--- Before and after coordinates ---
-- -- --
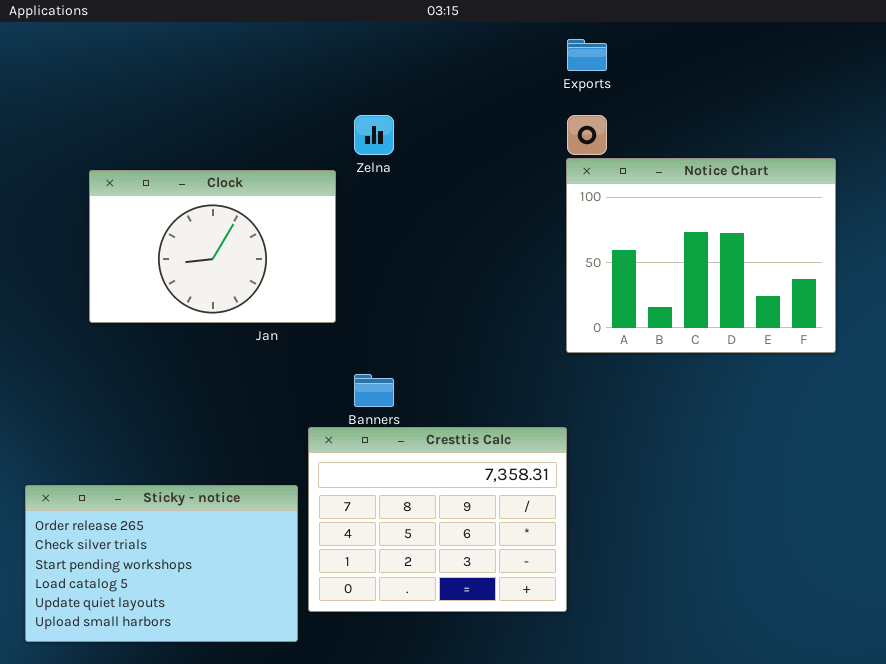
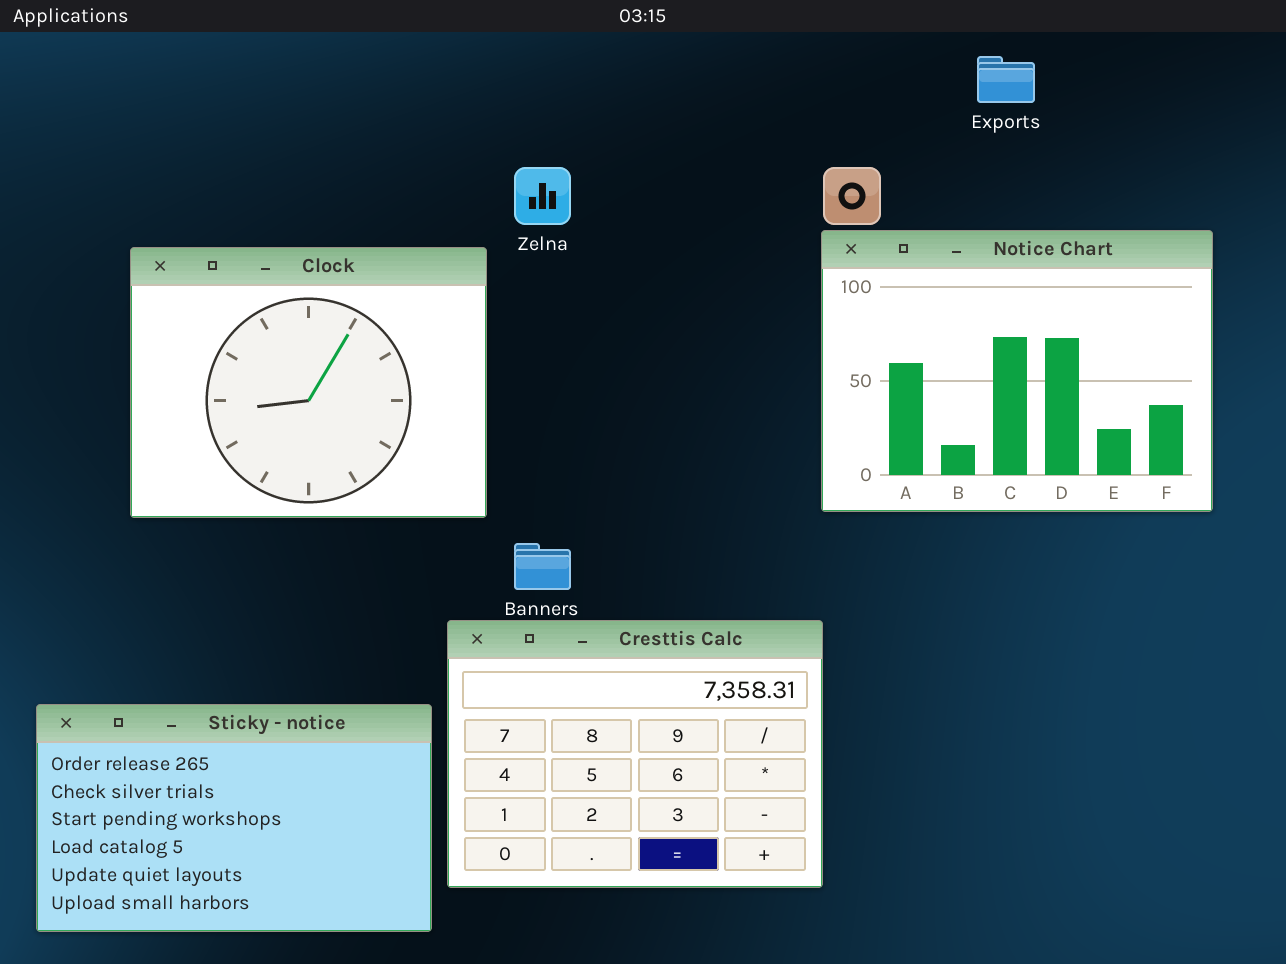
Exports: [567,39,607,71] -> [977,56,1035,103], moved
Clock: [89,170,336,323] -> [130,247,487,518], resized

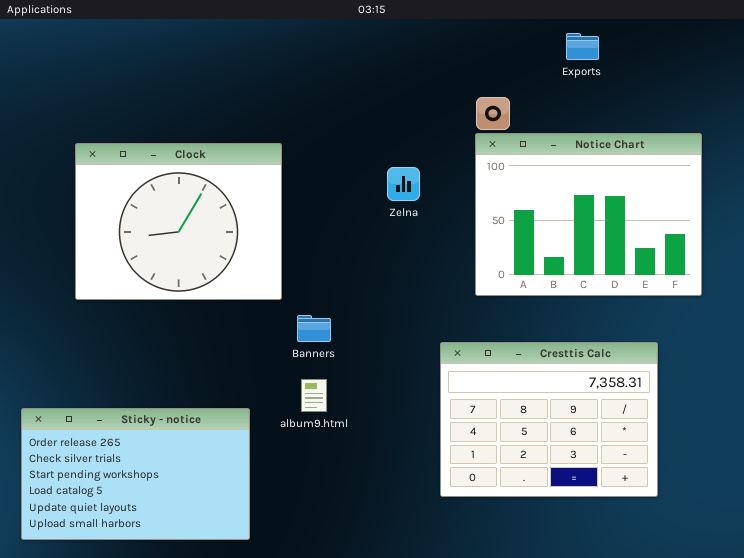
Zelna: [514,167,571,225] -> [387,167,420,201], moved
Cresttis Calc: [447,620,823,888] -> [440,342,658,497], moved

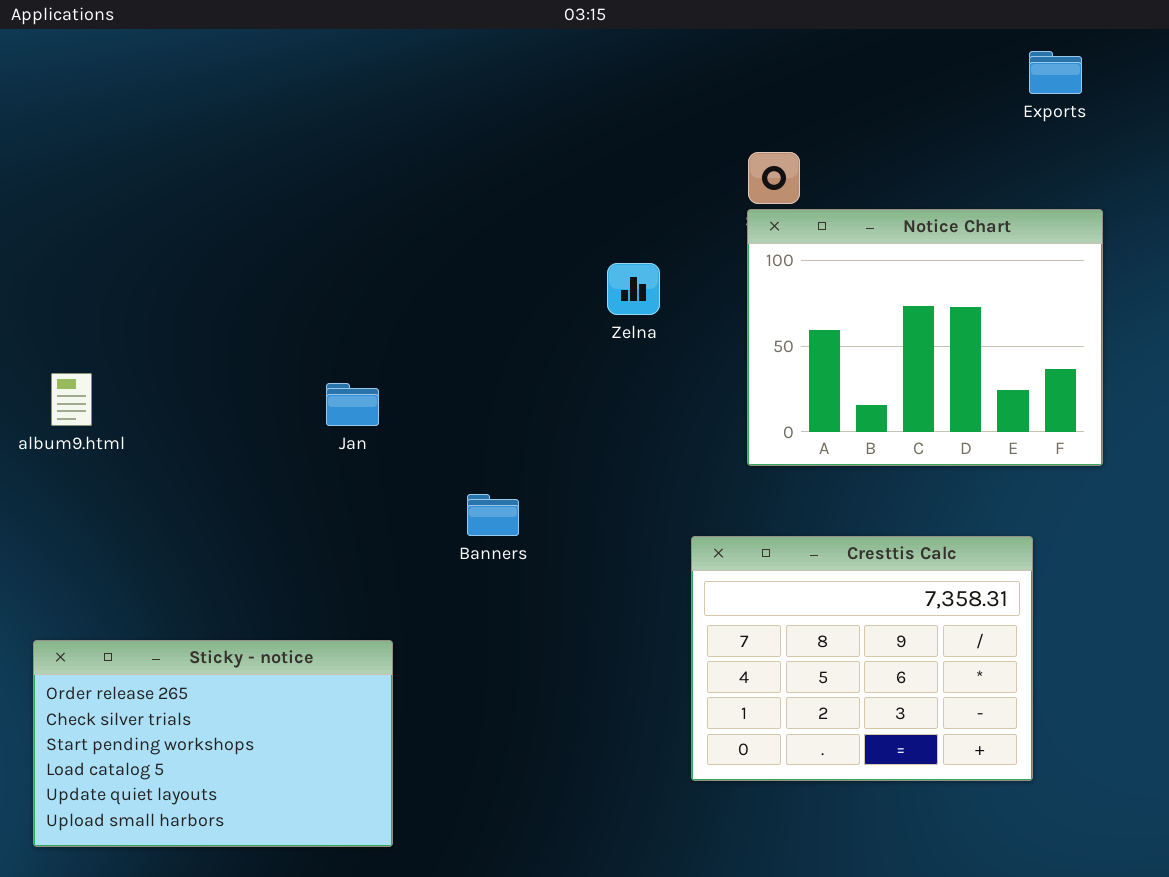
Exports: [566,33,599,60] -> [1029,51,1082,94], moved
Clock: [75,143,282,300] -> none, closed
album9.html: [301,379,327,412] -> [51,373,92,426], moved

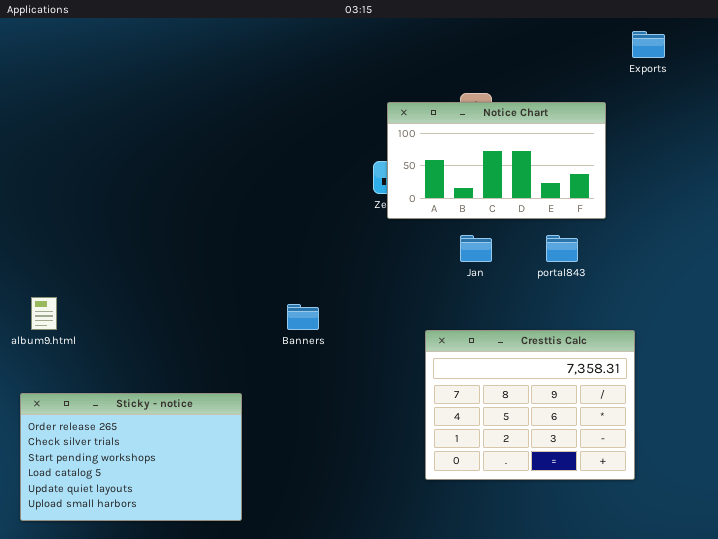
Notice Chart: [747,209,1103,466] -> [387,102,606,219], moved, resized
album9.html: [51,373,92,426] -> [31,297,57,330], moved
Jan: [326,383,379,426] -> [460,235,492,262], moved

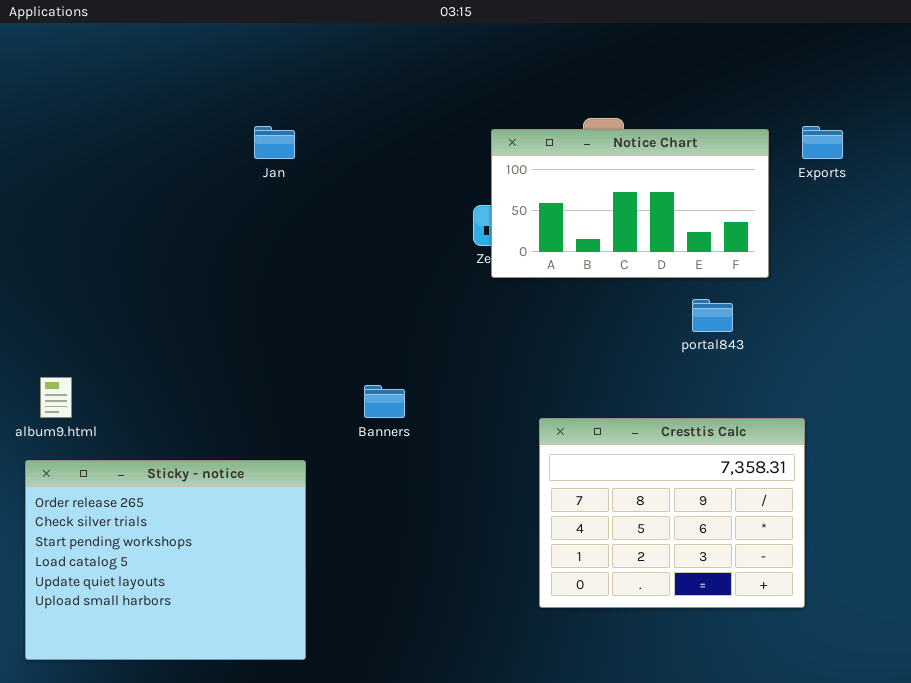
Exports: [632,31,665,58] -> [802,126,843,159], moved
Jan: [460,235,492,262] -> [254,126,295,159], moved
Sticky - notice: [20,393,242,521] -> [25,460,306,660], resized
-- -- --
--- Exercise brief ---
Copy each entry exactly as written, and drop the pictures from the copy.

--- Exercise response ---
Exports: [567,39,607,71] -> [977,56,1035,103], moved
Clock: [89,170,336,323] -> [130,247,487,518], resized

Zelna: [514,167,571,225] -> [387,167,420,201], moved
Cresttis Calc: [447,620,823,888] -> [440,342,658,497], moved

Exports: [566,33,599,60] -> [1029,51,1082,94], moved
Clock: [75,143,282,300] -> none, closed
album9.html: [301,379,327,412] -> [51,373,92,426], moved

Notice Chart: [747,209,1103,466] -> [387,102,606,219], moved, resized
album9.html: [51,373,92,426] -> [31,297,57,330], moved
Jan: [326,383,379,426] -> [460,235,492,262], moved

Exports: [632,31,665,58] -> [802,126,843,159], moved
Jan: [460,235,492,262] -> [254,126,295,159], moved
Sticky - notice: [20,393,242,521] -> [25,460,306,660], resized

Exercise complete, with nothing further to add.